** TRY IT **
Search the records below for the string "clockwise", and report each line that contains it.
** Opening INFORMATION PROVIDED block **
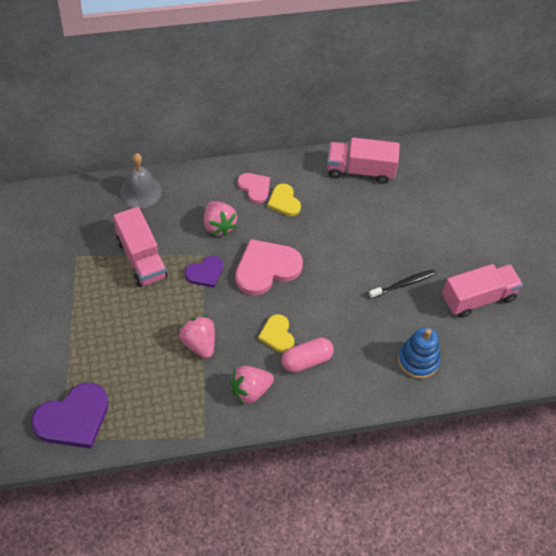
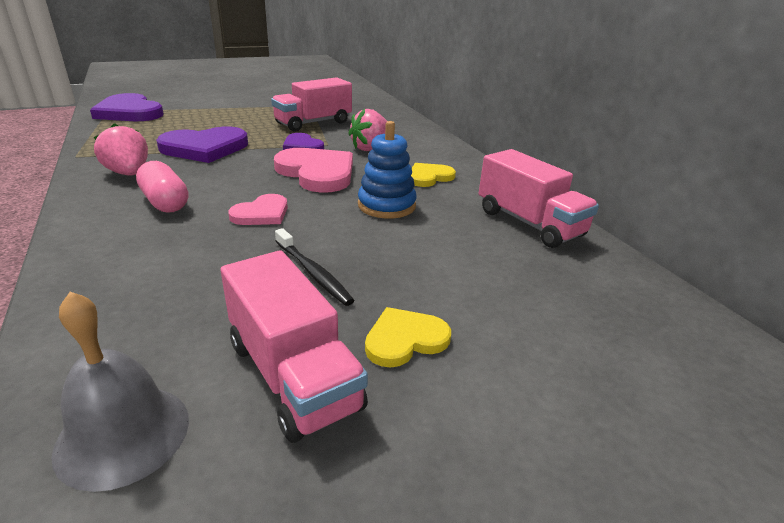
camera: 80 degrees right, 25 degrees down
(140, 191) = (396, 119): grey bell -> grey bell (123, 434)
(199, 343) = (205, 148): pink strawberry -> purple heart
(255, 188) = (438, 161): pink heart -> pink heart (262, 213)
(277, 335) = (212, 183): yellow heart -> yellow heart (405, 339)
(360, 170) = (529, 223): pink truck -> pink truck turned 150 degrees clockwise
(418, 360) = (137, 297): blue stacking toy -> blue stacking toy (386, 205)

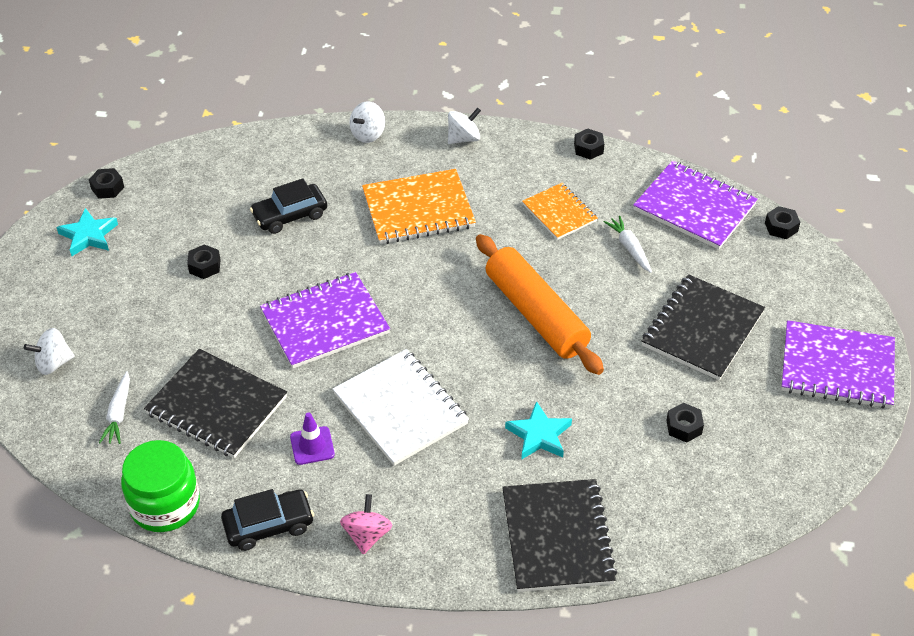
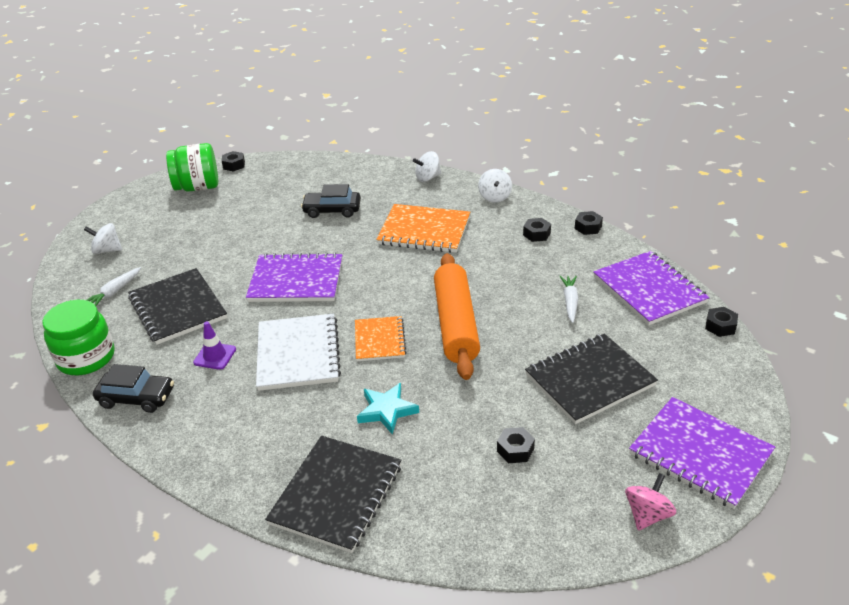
camera: 30 degrees right, 10 degrees down
(89, 235) = (198, 187): turquoise star -> green jar
(205, 266) = (250, 224): black nut -> black nut (536, 234)
(367, 535) = (195, 432): pink spinning top -> pink spinning top (647, 515)
(463, 138) = (494, 197): white spinning top -> white spinning top turned 90 degrees clockwise
(559, 213) = (530, 262): orange notebook -> orange notebook (379, 340)

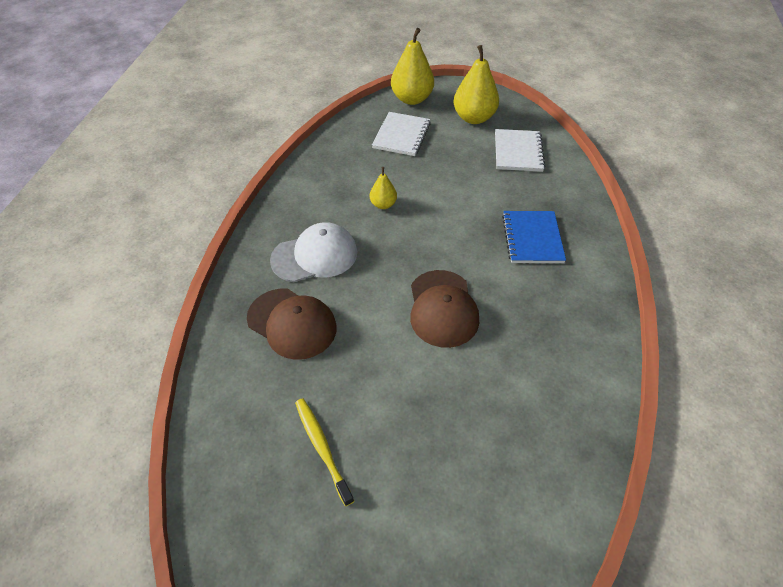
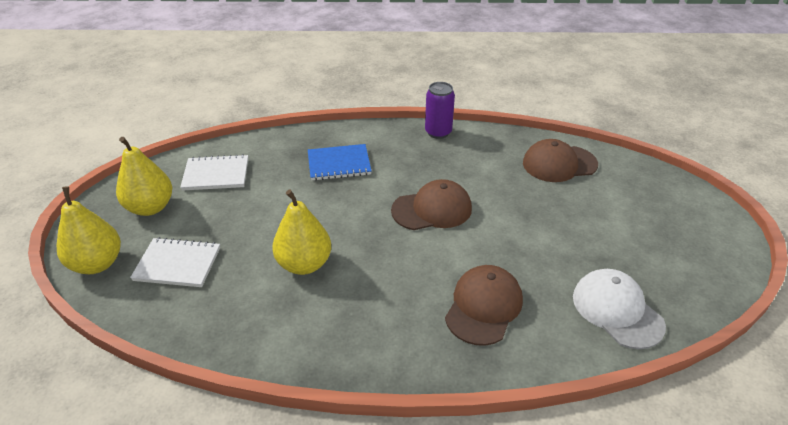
camera: 100 degrees left, 10 degrees down
(315, 256) = (391, 307): white cap -> white cap (617, 310)
(322, 448) = (591, 261): yellow toothbrush -> none
(383, 204) = (304, 264): yellow pear -> yellow pear, size x1.88
(525, 483) = (559, 164): none -> brown cap
(603, 344) = (438, 132): none -> purple can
** Closing INFORMATION PROVIDED block **
** RESULT BELOW **
(360, 170) = (529, 223): pink truck -> pink truck turned 150 degrees clockwise
(463, 138) = (494, 197): white spinning top -> white spinning top turned 90 degrees clockwise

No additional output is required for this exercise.